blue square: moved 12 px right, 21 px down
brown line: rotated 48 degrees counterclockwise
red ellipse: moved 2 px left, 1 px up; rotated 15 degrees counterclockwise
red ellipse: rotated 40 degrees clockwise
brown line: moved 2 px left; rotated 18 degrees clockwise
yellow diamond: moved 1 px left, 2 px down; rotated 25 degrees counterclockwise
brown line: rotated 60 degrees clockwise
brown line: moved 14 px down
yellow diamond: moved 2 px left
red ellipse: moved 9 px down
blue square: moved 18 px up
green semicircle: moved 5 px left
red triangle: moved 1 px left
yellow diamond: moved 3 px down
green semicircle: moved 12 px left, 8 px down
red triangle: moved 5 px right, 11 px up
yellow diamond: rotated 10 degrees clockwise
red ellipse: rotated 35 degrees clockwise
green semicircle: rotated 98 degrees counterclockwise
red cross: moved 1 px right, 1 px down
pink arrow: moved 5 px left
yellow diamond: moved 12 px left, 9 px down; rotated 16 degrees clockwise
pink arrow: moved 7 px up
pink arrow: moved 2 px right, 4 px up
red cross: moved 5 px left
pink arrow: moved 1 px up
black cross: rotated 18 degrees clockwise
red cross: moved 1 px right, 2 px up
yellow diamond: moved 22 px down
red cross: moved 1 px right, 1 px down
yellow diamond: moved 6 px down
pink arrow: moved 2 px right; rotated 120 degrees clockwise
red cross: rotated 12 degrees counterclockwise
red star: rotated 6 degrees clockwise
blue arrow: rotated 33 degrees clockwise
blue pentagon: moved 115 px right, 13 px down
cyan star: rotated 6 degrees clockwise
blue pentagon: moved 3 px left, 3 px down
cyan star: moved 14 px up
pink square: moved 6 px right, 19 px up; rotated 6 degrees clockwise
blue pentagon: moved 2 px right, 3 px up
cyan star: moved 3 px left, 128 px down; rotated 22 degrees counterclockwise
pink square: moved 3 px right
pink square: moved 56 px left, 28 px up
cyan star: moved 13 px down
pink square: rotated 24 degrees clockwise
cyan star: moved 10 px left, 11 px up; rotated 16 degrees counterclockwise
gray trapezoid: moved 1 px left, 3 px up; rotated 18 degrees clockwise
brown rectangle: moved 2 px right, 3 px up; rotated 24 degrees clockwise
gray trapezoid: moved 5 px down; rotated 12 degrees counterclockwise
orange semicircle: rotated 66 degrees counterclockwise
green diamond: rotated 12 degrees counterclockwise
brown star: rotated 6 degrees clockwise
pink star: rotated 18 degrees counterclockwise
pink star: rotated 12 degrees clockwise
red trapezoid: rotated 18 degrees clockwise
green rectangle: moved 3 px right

» **GIVEN PROBLEM**: Reproduce every line of the material above, switching "counterclockwise" to "anticlockwise" wherever it occurs and leaving everything else unchanged.

» **SOLUTION TO THE EXERCISE**:
blue square: moved 12 px right, 21 px down
brown line: rotated 48 degrees anticlockwise
red ellipse: moved 2 px left, 1 px up; rotated 15 degrees anticlockwise
red ellipse: rotated 40 degrees clockwise
brown line: moved 2 px left; rotated 18 degrees clockwise
yellow diamond: moved 1 px left, 2 px down; rotated 25 degrees anticlockwise
brown line: rotated 60 degrees clockwise
brown line: moved 14 px down
yellow diamond: moved 2 px left
red ellipse: moved 9 px down
blue square: moved 18 px up
green semicircle: moved 5 px left
red triangle: moved 1 px left
yellow diamond: moved 3 px down
green semicircle: moved 12 px left, 8 px down
red triangle: moved 5 px right, 11 px up
yellow diamond: rotated 10 degrees clockwise
red ellipse: rotated 35 degrees clockwise
green semicircle: rotated 98 degrees anticlockwise
red cross: moved 1 px right, 1 px down
pink arrow: moved 5 px left
yellow diamond: moved 12 px left, 9 px down; rotated 16 degrees clockwise
pink arrow: moved 7 px up
pink arrow: moved 2 px right, 4 px up
red cross: moved 5 px left
pink arrow: moved 1 px up
black cross: rotated 18 degrees clockwise
red cross: moved 1 px right, 2 px up
yellow diamond: moved 22 px down
red cross: moved 1 px right, 1 px down
yellow diamond: moved 6 px down
pink arrow: moved 2 px right; rotated 120 degrees clockwise
red cross: rotated 12 degrees anticlockwise
red star: rotated 6 degrees clockwise
blue arrow: rotated 33 degrees clockwise
blue pentagon: moved 115 px right, 13 px down
cyan star: rotated 6 degrees clockwise
blue pentagon: moved 3 px left, 3 px down
cyan star: moved 14 px up
pink square: moved 6 px right, 19 px up; rotated 6 degrees clockwise
blue pentagon: moved 2 px right, 3 px up
cyan star: moved 3 px left, 128 px down; rotated 22 degrees anticlockwise
pink square: moved 3 px right
pink square: moved 56 px left, 28 px up
cyan star: moved 13 px down
pink square: rotated 24 degrees clockwise
cyan star: moved 10 px left, 11 px up; rotated 16 degrees anticlockwise
gray trapezoid: moved 1 px left, 3 px up; rotated 18 degrees clockwise
brown rectangle: moved 2 px right, 3 px up; rotated 24 degrees clockwise
gray trapezoid: moved 5 px down; rotated 12 degrees anticlockwise
orange semicircle: rotated 66 degrees anticlockwise
green diamond: rotated 12 degrees anticlockwise
brown star: rotated 6 degrees clockwise
pink star: rotated 18 degrees anticlockwise
pink star: rotated 12 degrees clockwise
red trapezoid: rotated 18 degrees clockwise
green rectangle: moved 3 px right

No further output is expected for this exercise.